-- Record set --
------
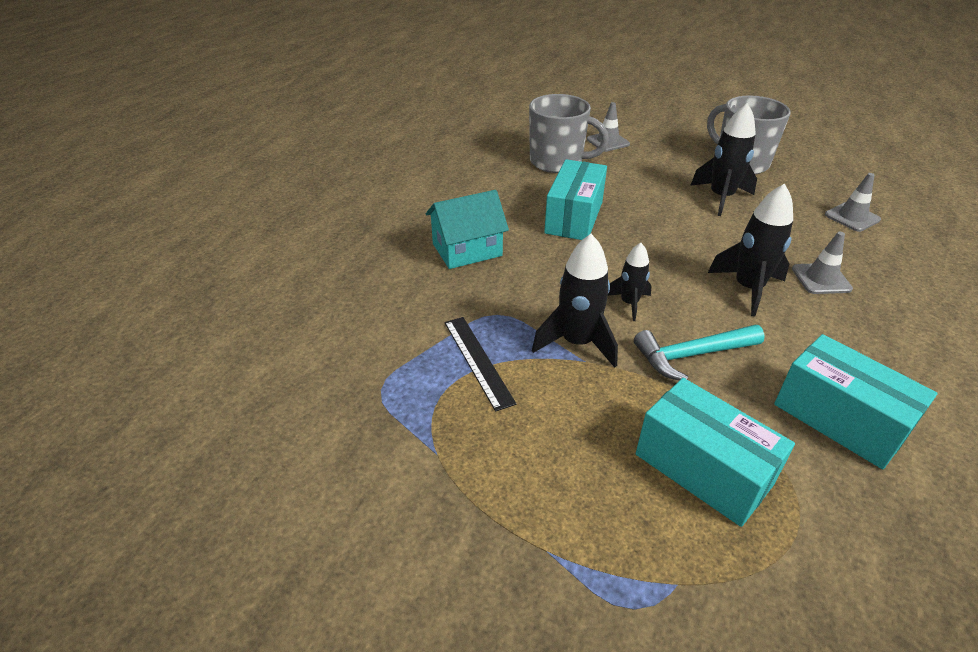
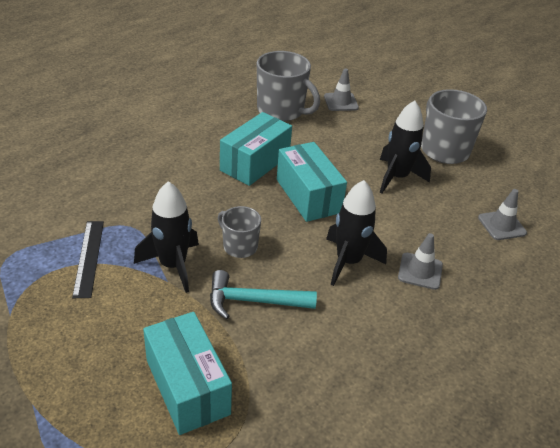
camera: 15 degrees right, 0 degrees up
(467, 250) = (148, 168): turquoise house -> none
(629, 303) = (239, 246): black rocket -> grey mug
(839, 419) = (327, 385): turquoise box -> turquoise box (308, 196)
------
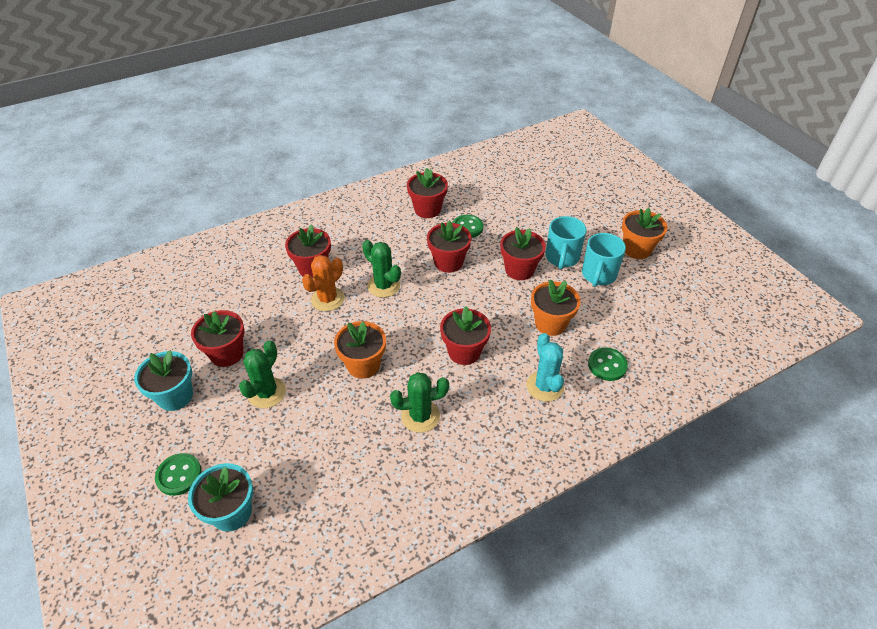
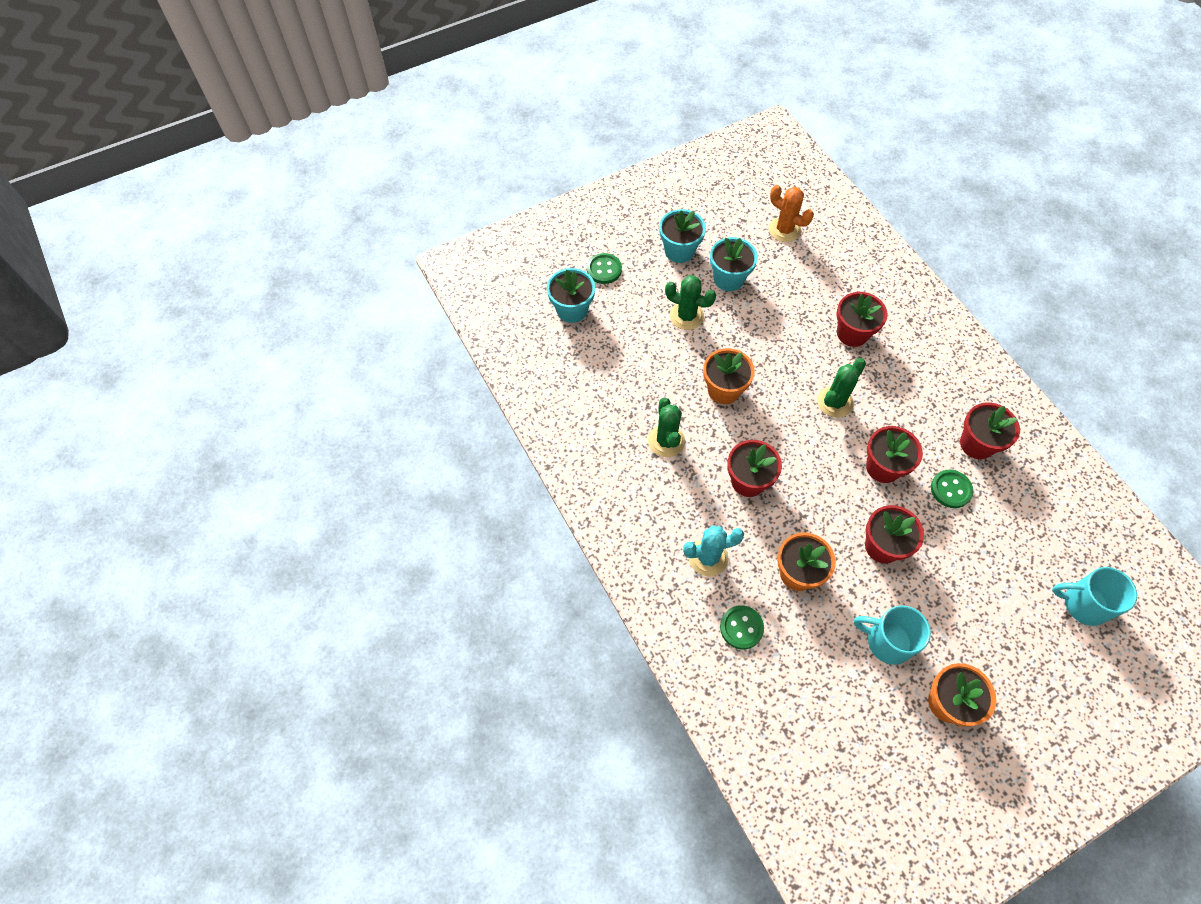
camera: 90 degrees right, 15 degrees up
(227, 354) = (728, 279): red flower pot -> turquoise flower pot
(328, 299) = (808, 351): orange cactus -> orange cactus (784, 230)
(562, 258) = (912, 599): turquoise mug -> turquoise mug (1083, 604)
------
-- What is expected --
Transcribe the lines above between the line holding "(467, 250) = (148, 168): turquoise" and the line holding "(839, 419) = (327, 385): turquoise", inclusive, exactly as they stand and with nothing added.

-- Response to the exercise --
(467, 250) = (148, 168): turquoise house -> none
(629, 303) = (239, 246): black rocket -> grey mug
(839, 419) = (327, 385): turquoise box -> turquoise box (308, 196)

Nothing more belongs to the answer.